Should the word "round" occur in a line of the records, copy that line.

::: MATERIAL SHOWN :::

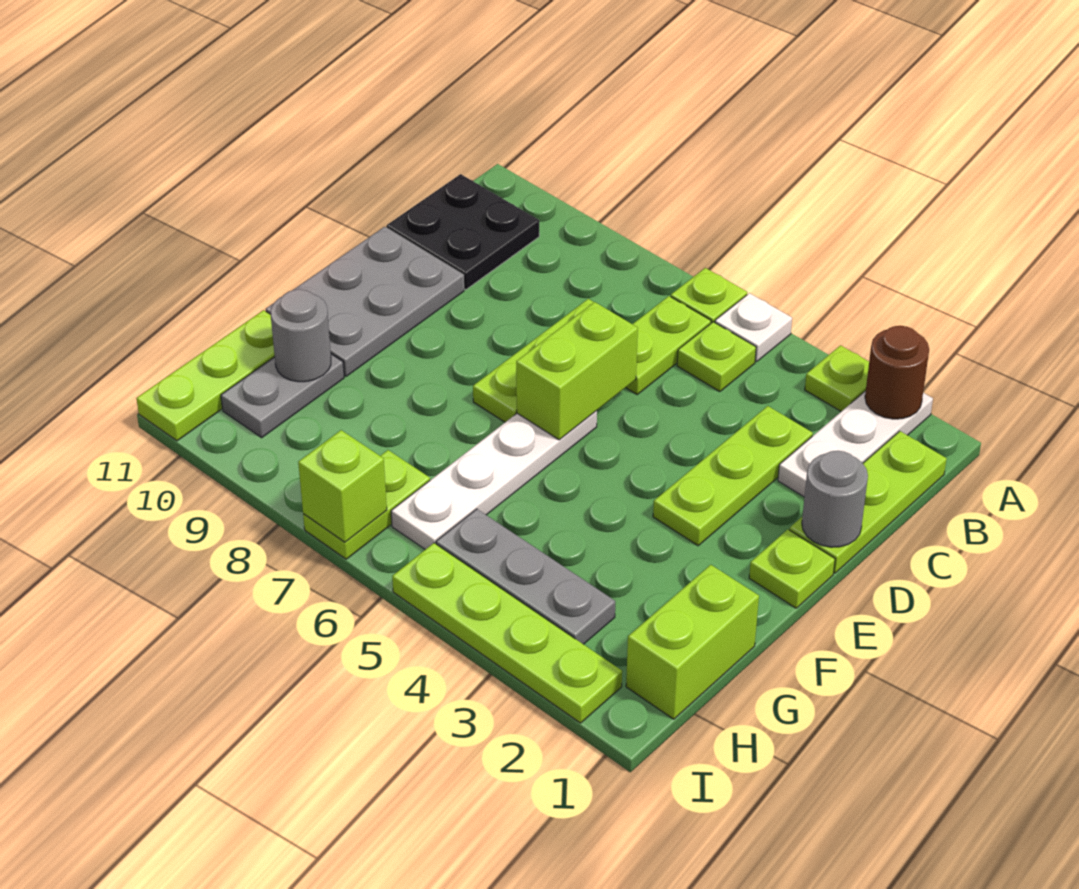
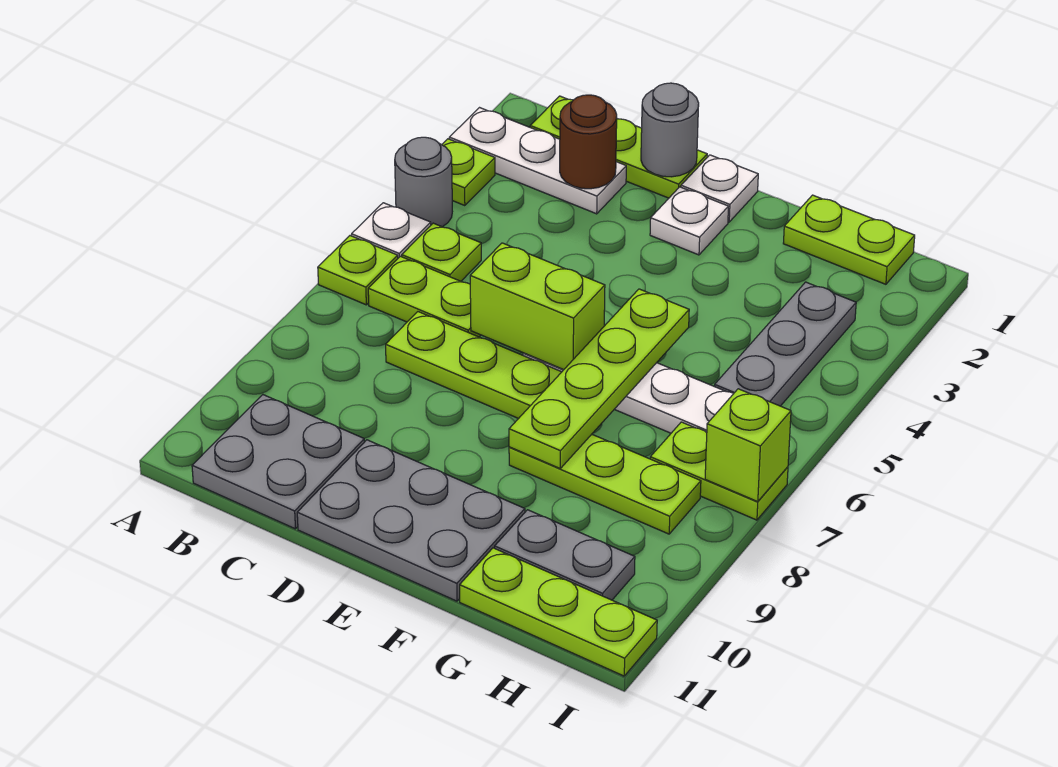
brown round brick A2 level 2 -> brown round brick C2 level 2
black plate B10:C11 level 1 -> grey plate B10:C11 level 1
lime plate C3:E3 level 1 -> lime plate F8:H8 level 1
lime plate E1 level 1 -> white plate E1 level 1
none -> white plate E2 level 1
lime brick G1:H1 level 1 -> lime plate G1:H1 level 1
grey round brick G10 level 2 -> grey round brick A4 level 1
lime plate I2:I5 level 1 -> lime plate F5:F8 level 2

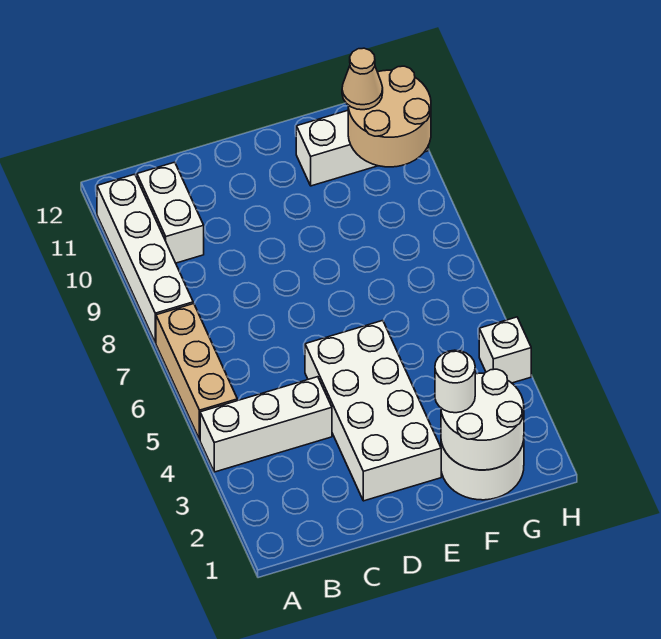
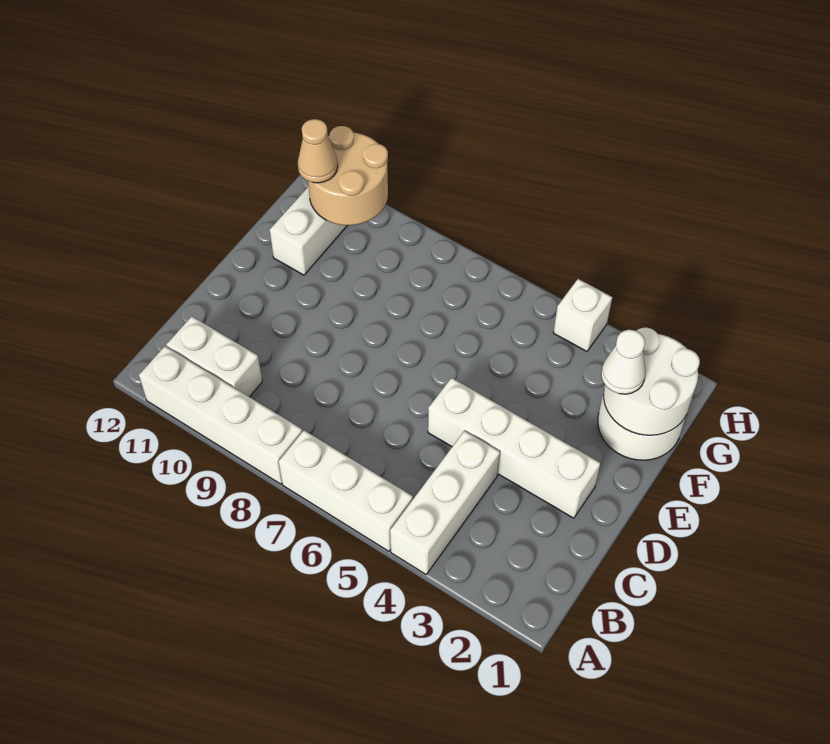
tan brick A5:A7 level 1 -> white brick A5:A7 level 1
white brick D2:E5 level 1 -> white brick D2:D5 level 1
white round brick F2 level 3 -> white cone F2 level 3

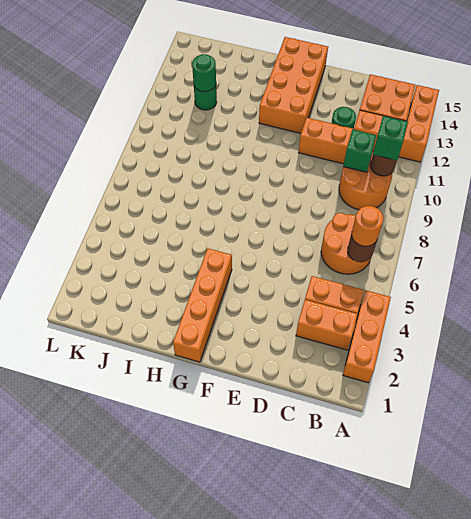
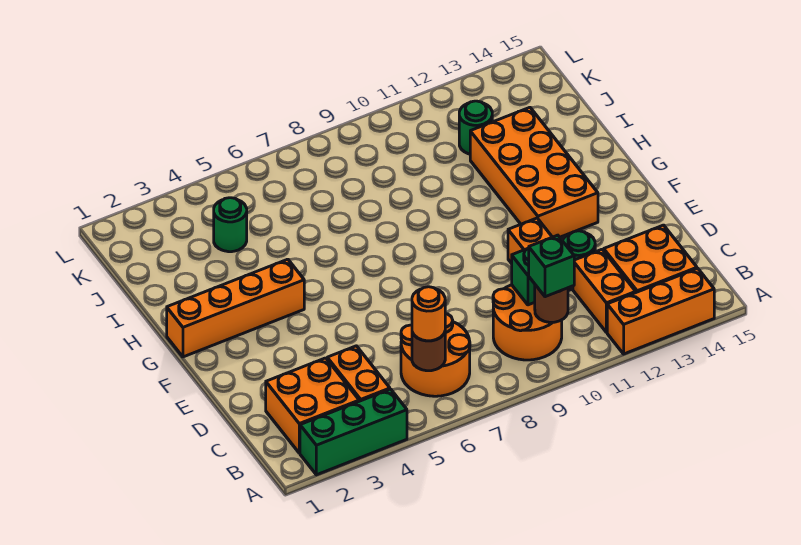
orange brick A2:A4 level 1 -> green brick A2:A4 level 1
orange brick B3:C3 level 1 -> orange brick B2:C3 level 1
orange brick F12:G15 level 1 -> orange brick F12:I13 level 1
green round brick J12 level 2 -> green round brick J4 level 1

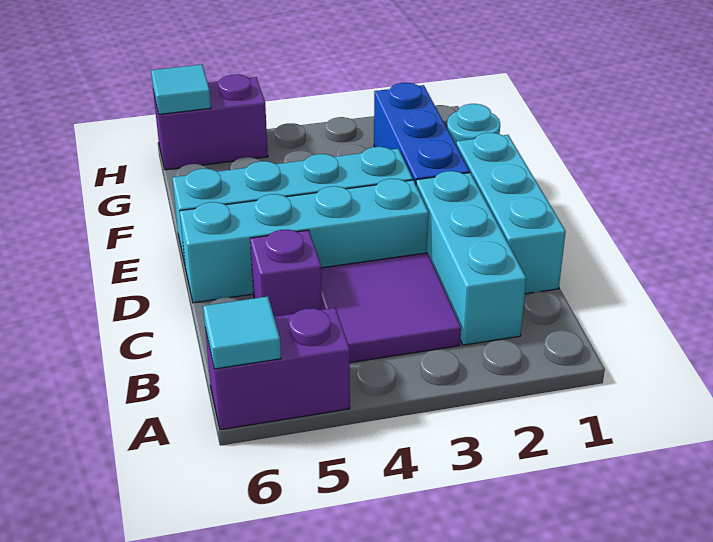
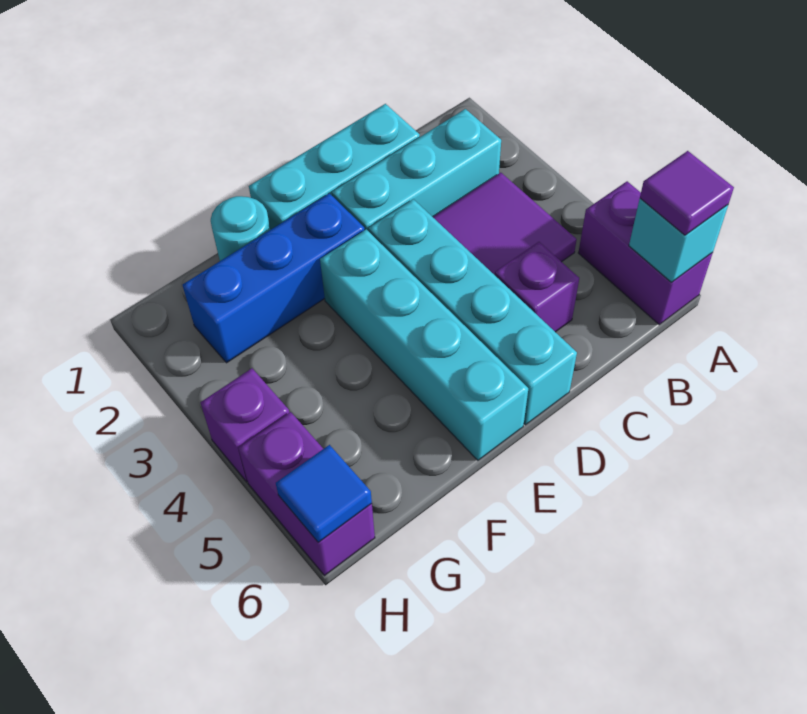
cyan tile A6 level 2 -> cyan brick A6 level 2
none -> purple tile A6 level 3
none -> purple brick H4 level 1
cyan tile H6 level 2 -> blue tile H6 level 2

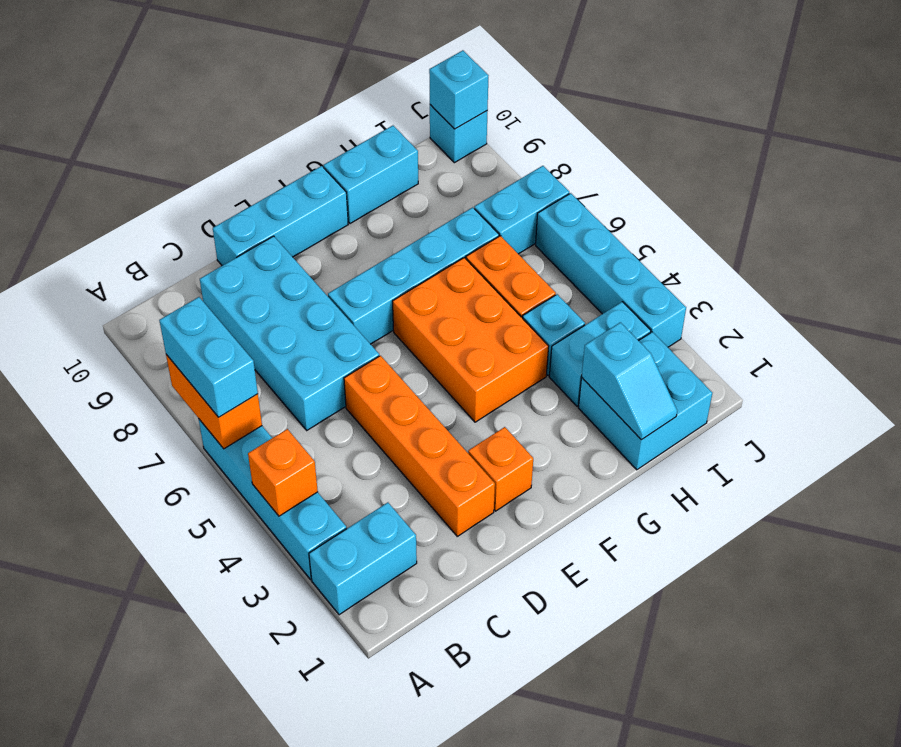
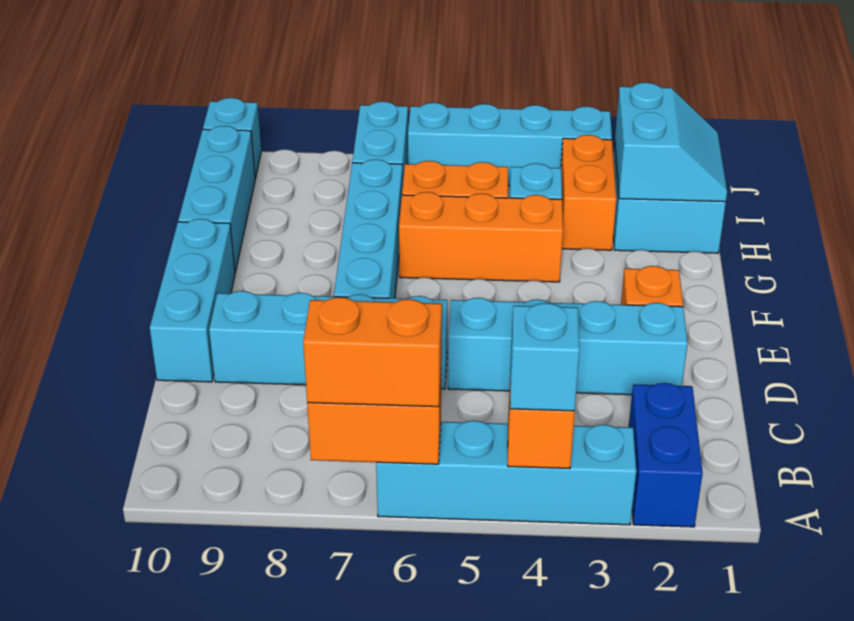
cyan brick A2:B2 level 1 -> blue brick A2:B2 level 1
cyan brick A6:A7 level 3 -> orange brick A6:A7 level 3
cyan brick C6:D9 level 1 -> cyan brick D6:D9 level 1
orange brick D2:D5 level 1 -> cyan brick D2:D5 level 1
orange brick F4:G6 level 1 -> orange brick G4:G6 level 1
cyan brick G10:H10 level 1 -> cyan brick G10:I10 level 1
cyan slope H1:H2 level 2 top 2 -> cyan slope H1:I2 level 2 top 2
cyan brick H3:I3 level 1 -> orange brick H3:I3 level 1
cyan brick J10 level 2 -> cyan brick A4 level 3

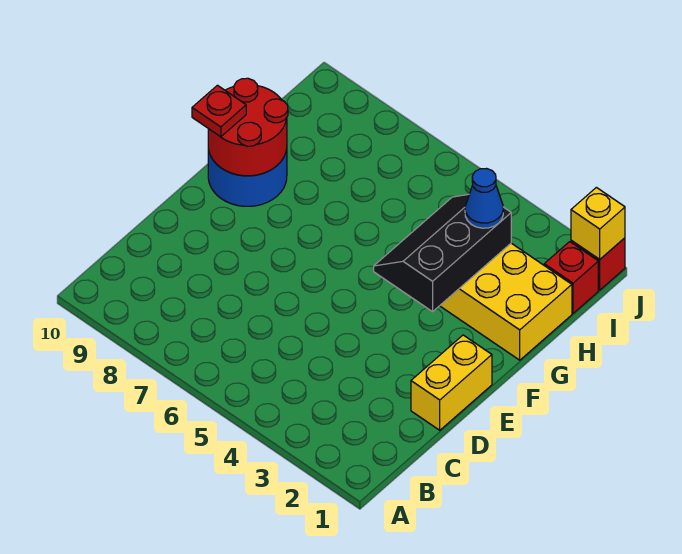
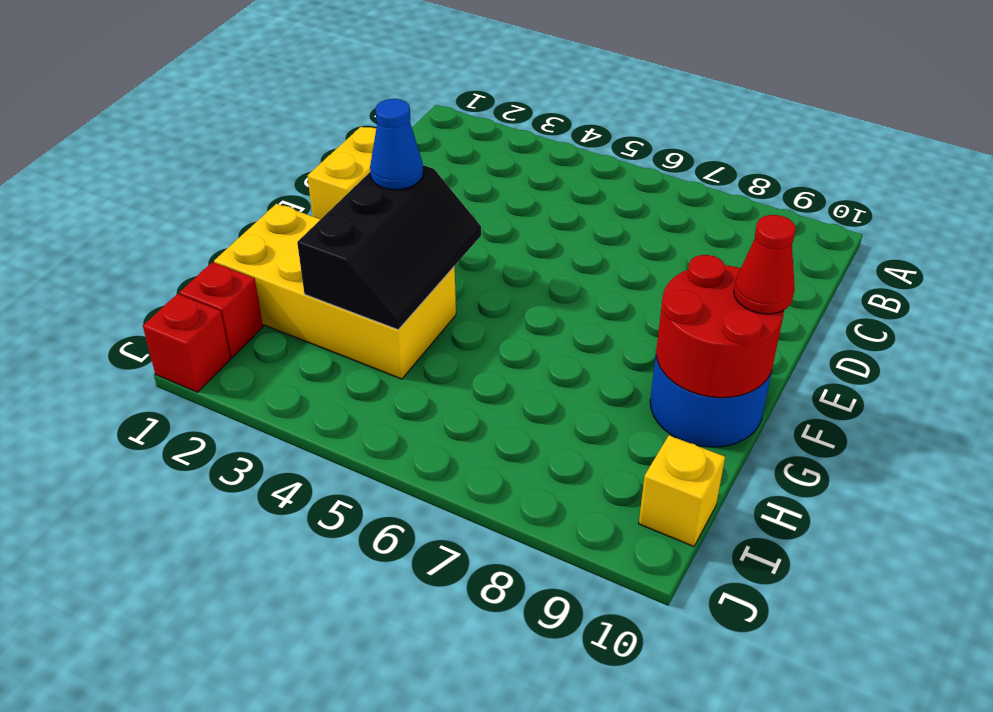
red plate F10 level 3 -> red cone F10 level 3
blue cone H3 level 3 -> blue cone F3 level 3
yellow brick J1 level 2 -> yellow brick I10 level 1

:::

# ANSWER BOX
brown round brick A2 level 2 -> brown round brick C2 level 2
grey round brick G10 level 2 -> grey round brick A4 level 1
white round brick F2 level 3 -> white cone F2 level 3
green round brick J12 level 2 -> green round brick J4 level 1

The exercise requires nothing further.